(Records from a dataset)
%%

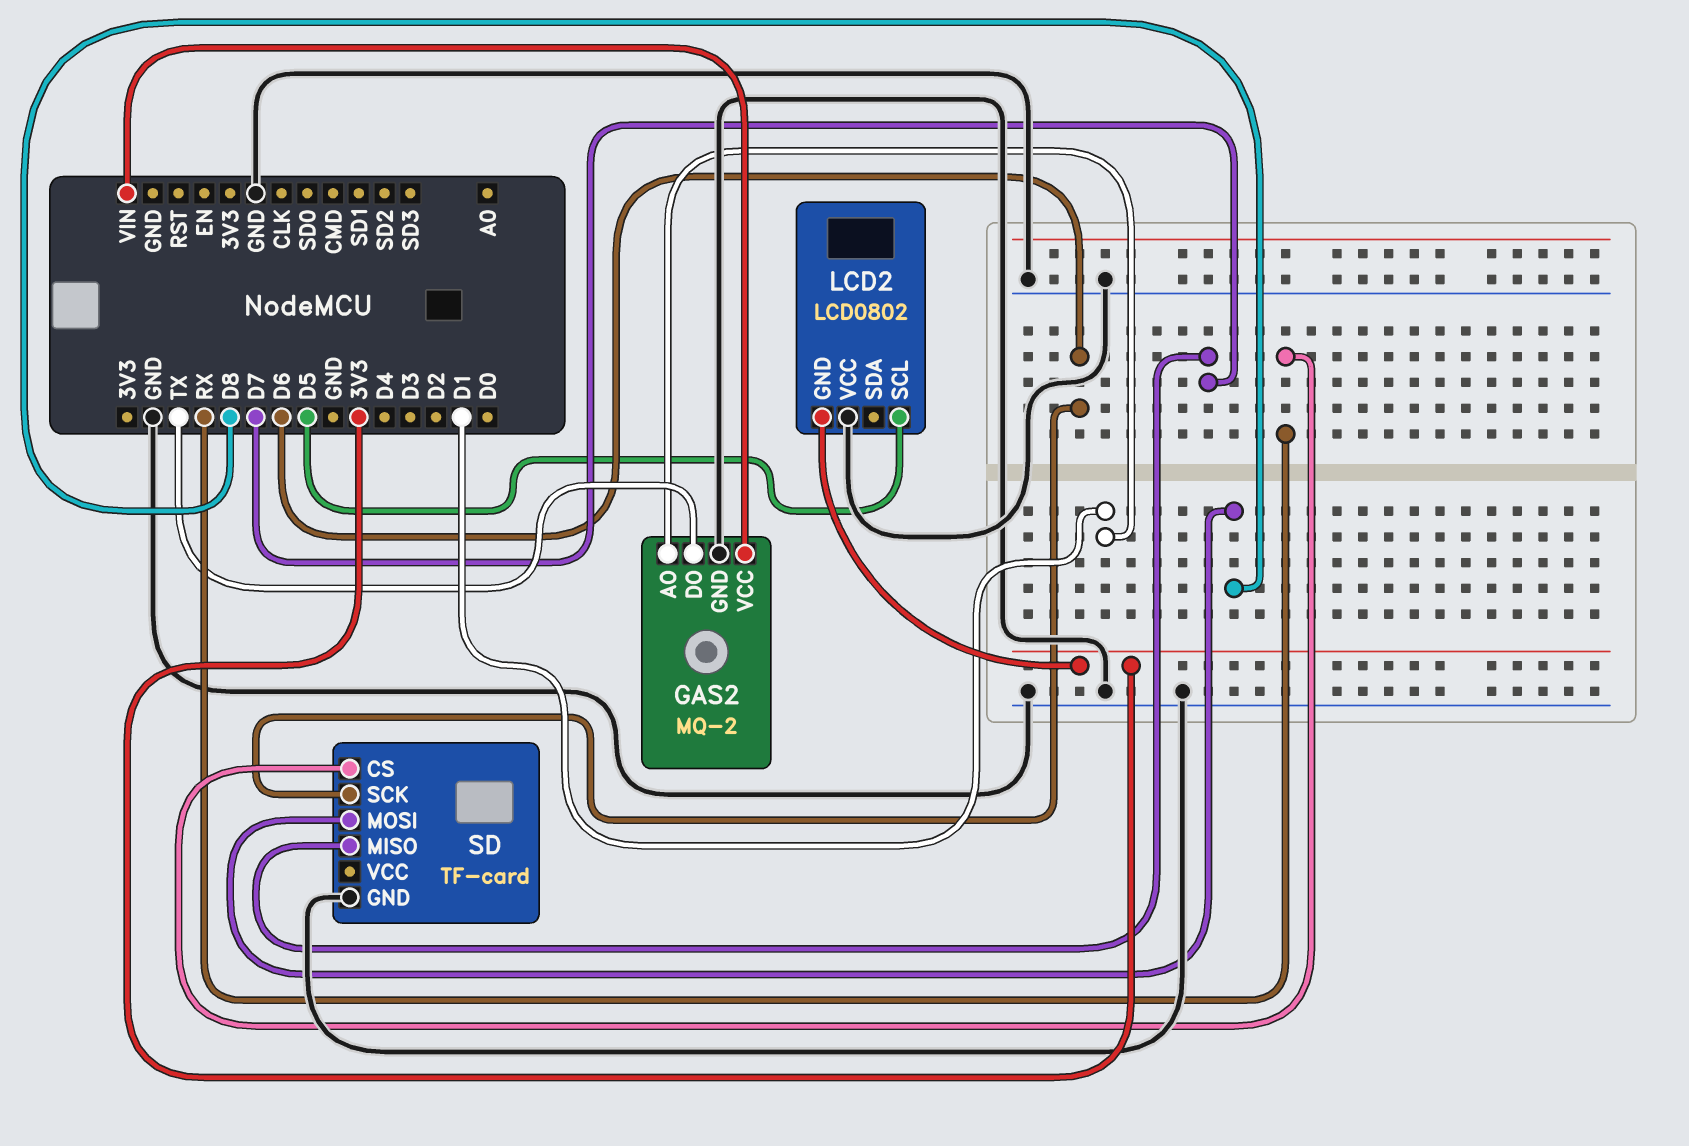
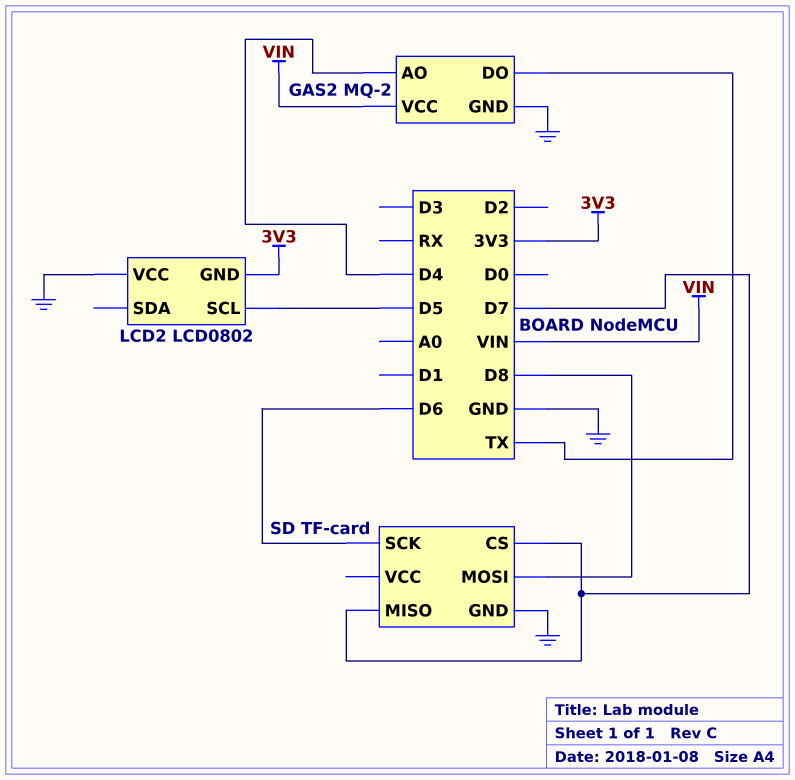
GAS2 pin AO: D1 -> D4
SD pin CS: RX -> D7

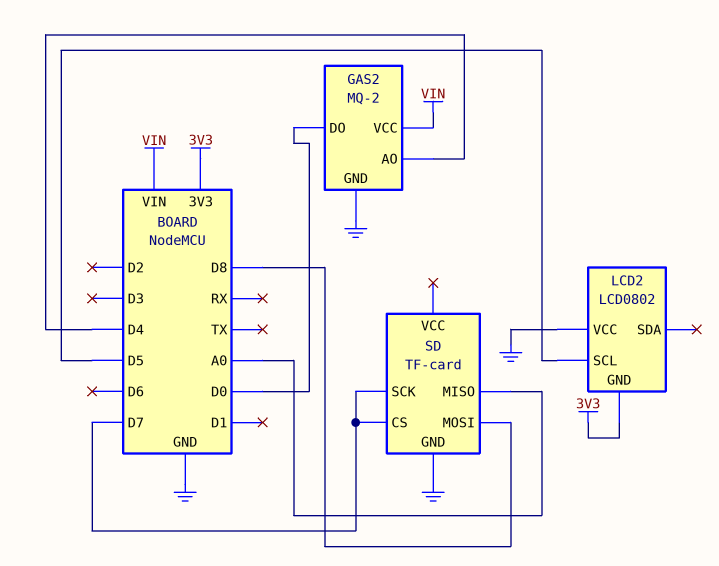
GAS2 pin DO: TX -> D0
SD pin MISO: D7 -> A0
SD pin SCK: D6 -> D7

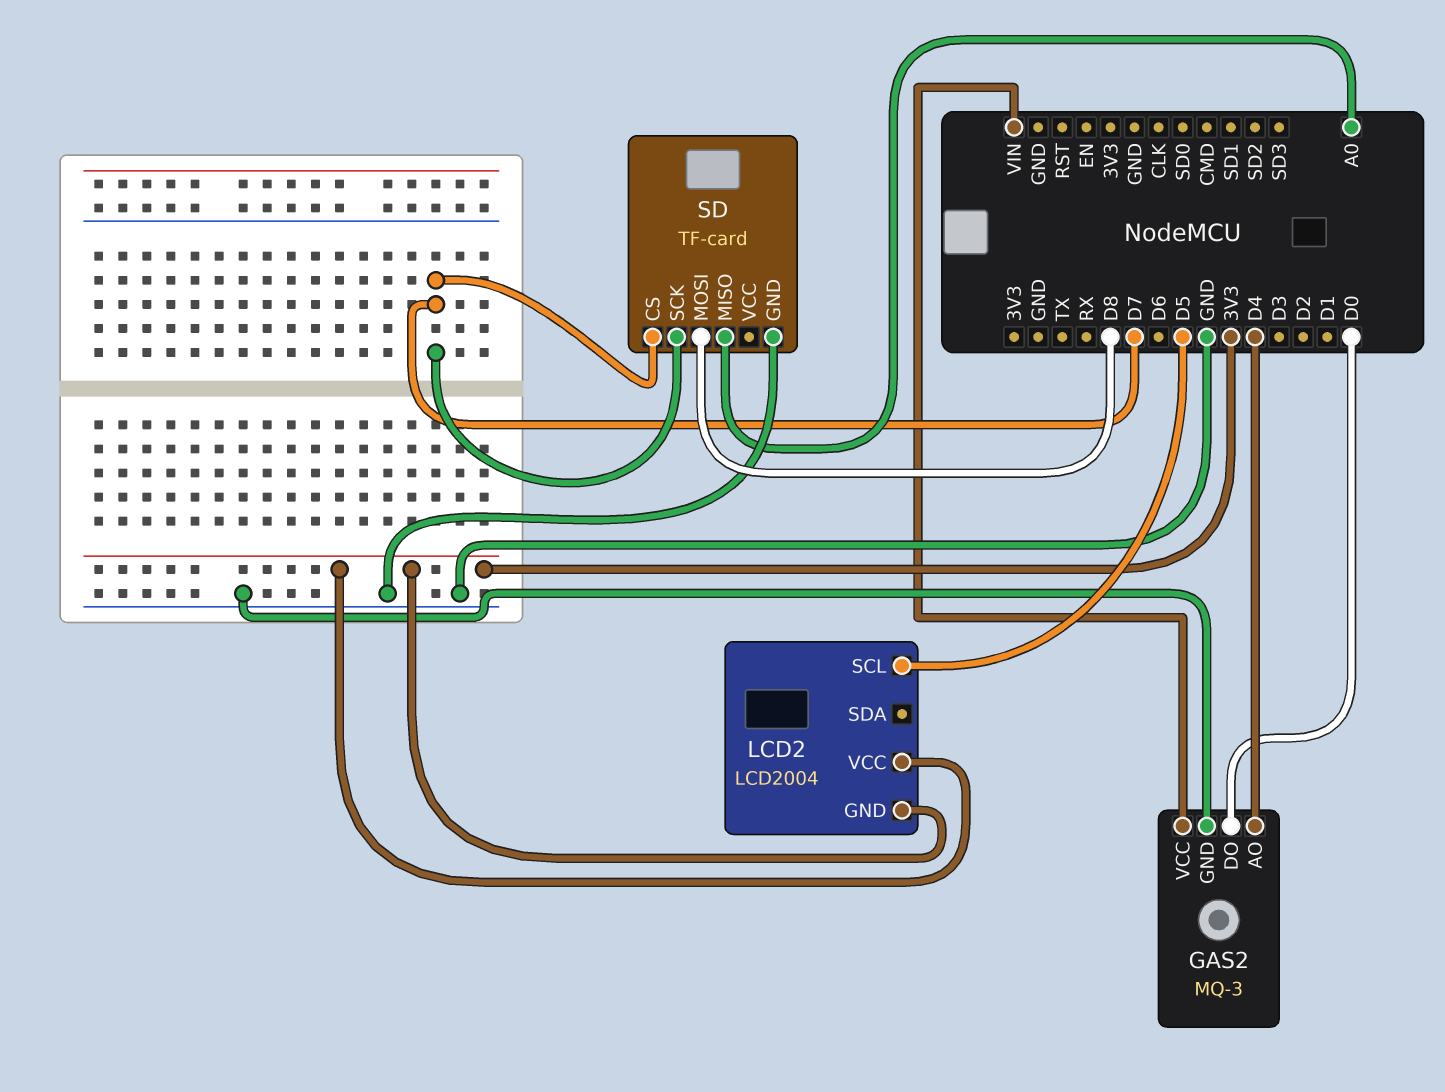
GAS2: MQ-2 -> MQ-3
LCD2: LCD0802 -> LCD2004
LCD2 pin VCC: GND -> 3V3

%%

Directions for this task: The records above must be copied exactly, with no pictures carried over.

Output for this exercise:
GAS2 pin AO: D1 -> D4
SD pin CS: RX -> D7

GAS2 pin DO: TX -> D0
SD pin MISO: D7 -> A0
SD pin SCK: D6 -> D7

GAS2: MQ-2 -> MQ-3
LCD2: LCD0802 -> LCD2004
LCD2 pin VCC: GND -> 3V3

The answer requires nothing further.